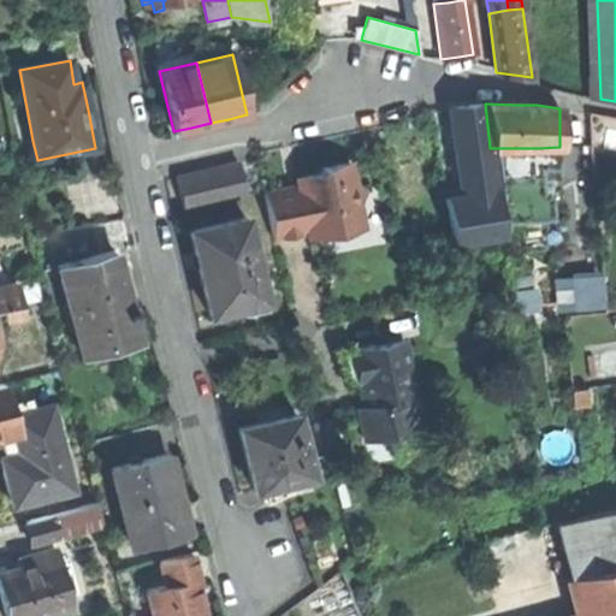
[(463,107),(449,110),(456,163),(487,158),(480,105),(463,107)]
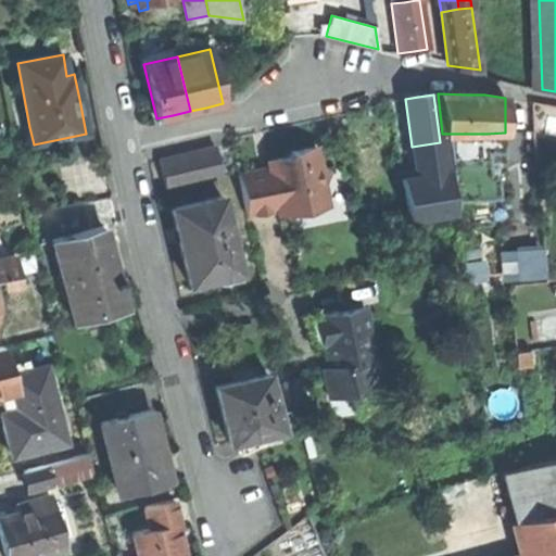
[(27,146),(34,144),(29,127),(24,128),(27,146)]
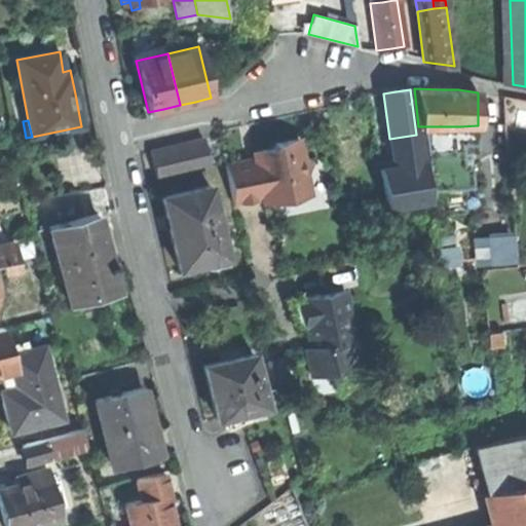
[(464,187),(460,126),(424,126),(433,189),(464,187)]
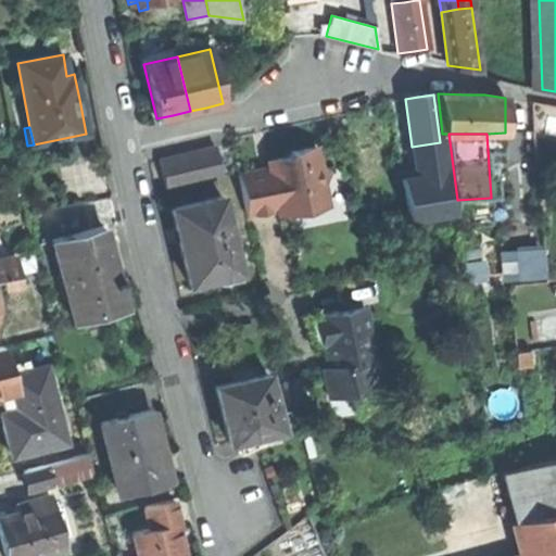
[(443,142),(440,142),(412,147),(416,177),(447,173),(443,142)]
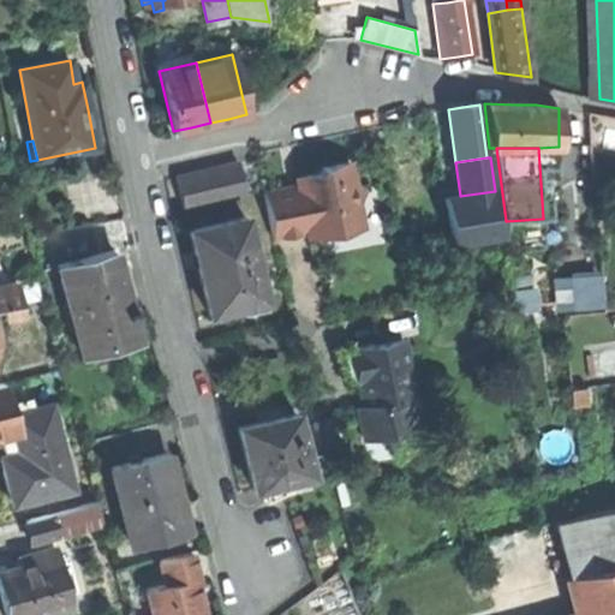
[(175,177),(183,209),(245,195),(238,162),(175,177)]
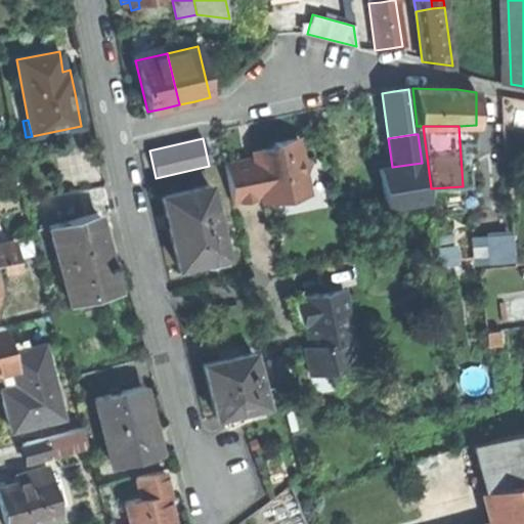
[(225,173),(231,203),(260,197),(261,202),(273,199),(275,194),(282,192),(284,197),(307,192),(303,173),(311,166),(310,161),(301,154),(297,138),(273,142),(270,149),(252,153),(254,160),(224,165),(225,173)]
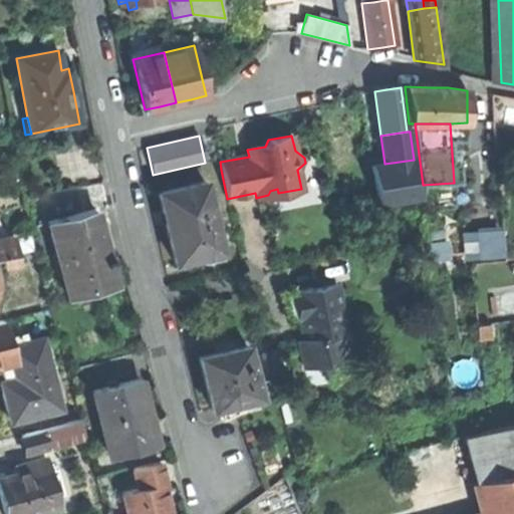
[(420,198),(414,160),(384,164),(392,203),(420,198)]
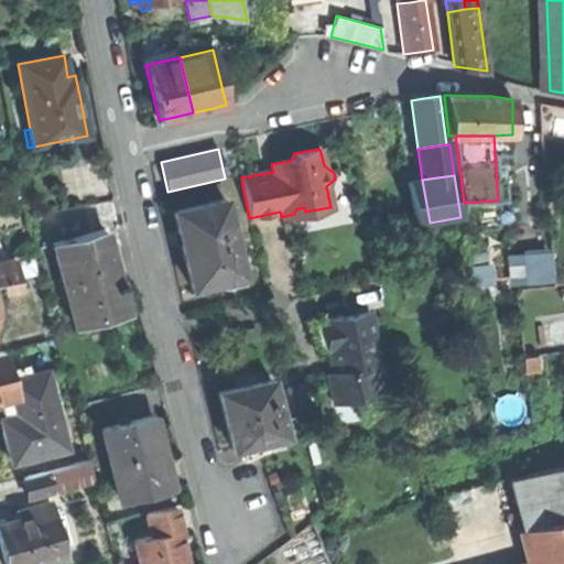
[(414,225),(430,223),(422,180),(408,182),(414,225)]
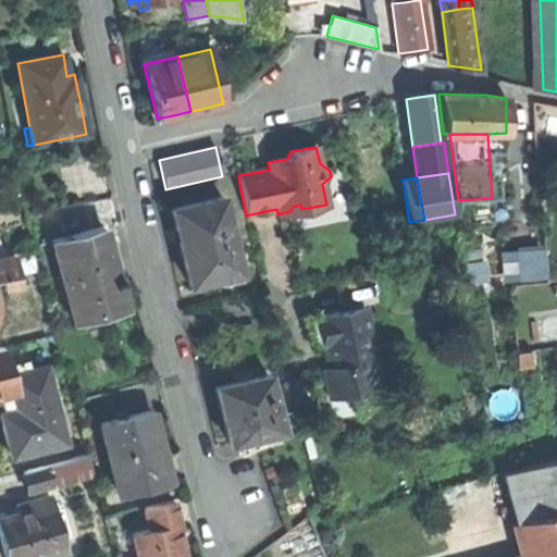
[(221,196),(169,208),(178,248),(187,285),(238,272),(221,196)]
*-*-*
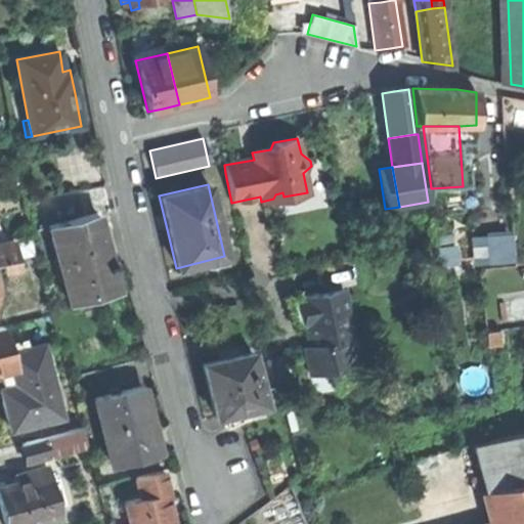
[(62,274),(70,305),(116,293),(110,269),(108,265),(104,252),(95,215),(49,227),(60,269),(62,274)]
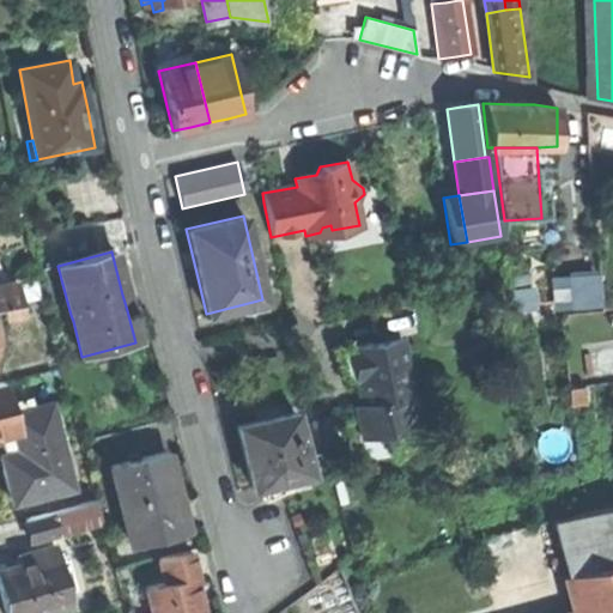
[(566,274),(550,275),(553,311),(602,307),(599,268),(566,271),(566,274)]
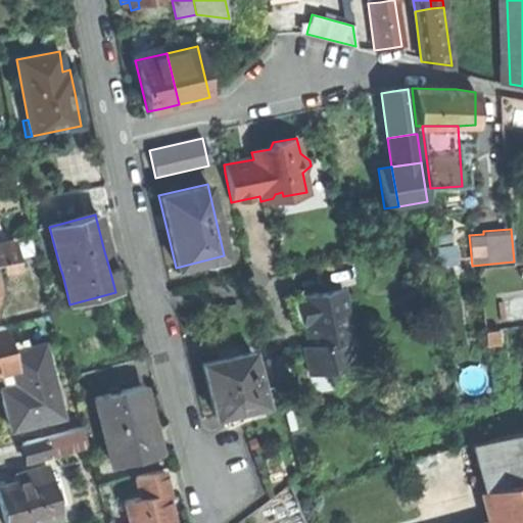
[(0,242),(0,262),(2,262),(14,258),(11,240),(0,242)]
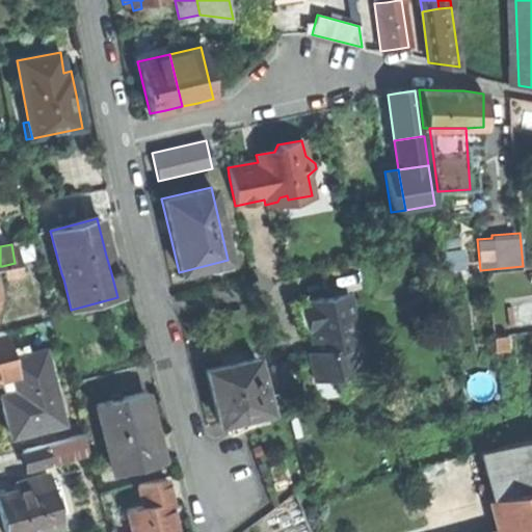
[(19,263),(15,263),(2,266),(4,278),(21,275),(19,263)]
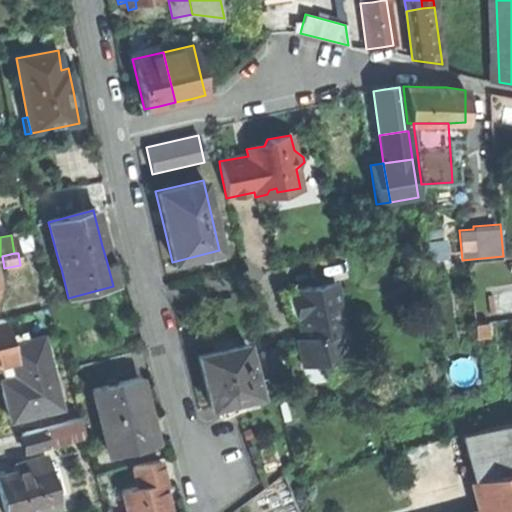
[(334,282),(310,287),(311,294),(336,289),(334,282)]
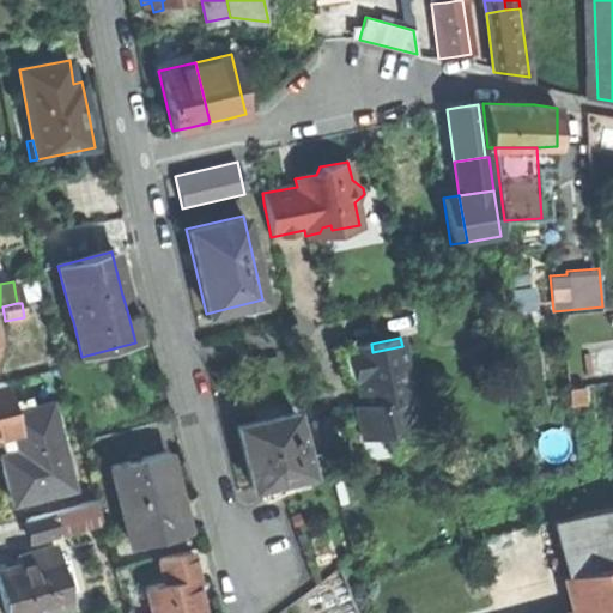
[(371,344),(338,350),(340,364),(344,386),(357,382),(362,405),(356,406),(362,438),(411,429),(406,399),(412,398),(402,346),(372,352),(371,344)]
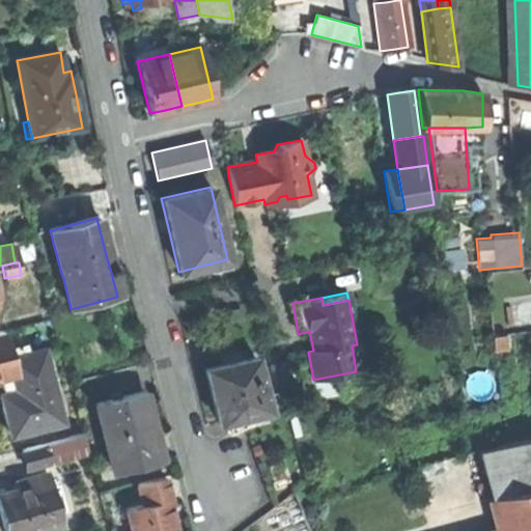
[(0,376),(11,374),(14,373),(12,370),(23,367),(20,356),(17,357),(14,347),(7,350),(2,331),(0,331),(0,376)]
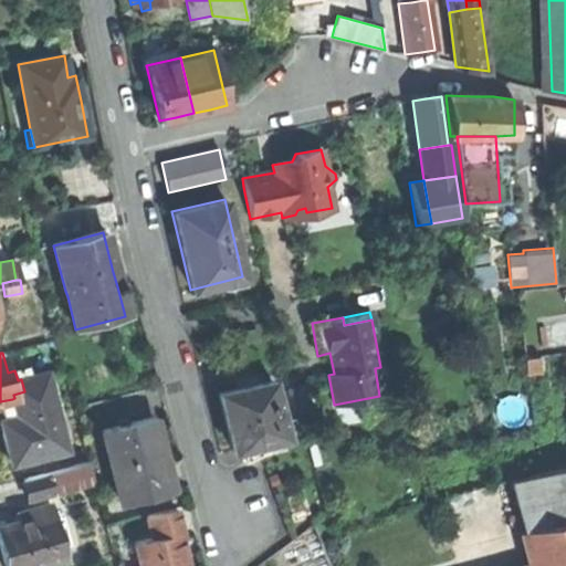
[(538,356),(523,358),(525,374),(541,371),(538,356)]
*-*-*
* _INSTRUCTION_: Using the entries above, reproduce word for word only the lines from the one that contains "[(443,142),(440,142),(412,147),(416,177),(447,173),(443,142)]" to the one that contains "[(414,225),(430,223),(422,180),(408,182),(414,225)]", both ends included, and drop every picture.

* _RESPONSE FOR THIS EXERCISE_:
[(443,142),(440,142),(412,147),(416,177),(447,173),(443,142)]
[(175,177),(183,209),(245,195),(238,162),(175,177)]
[(225,173),(231,203),(260,197),(261,202),(273,199),(275,194),(282,192),(284,197),(307,192),(303,173),(311,166),(310,161),(301,154),(297,138),(273,142),(270,149),(252,153),(254,160),(224,165),(225,173)]
[(420,198),(414,160),(384,164),(392,203),(420,198)]
[(414,225),(430,223),(422,180),(408,182),(414,225)]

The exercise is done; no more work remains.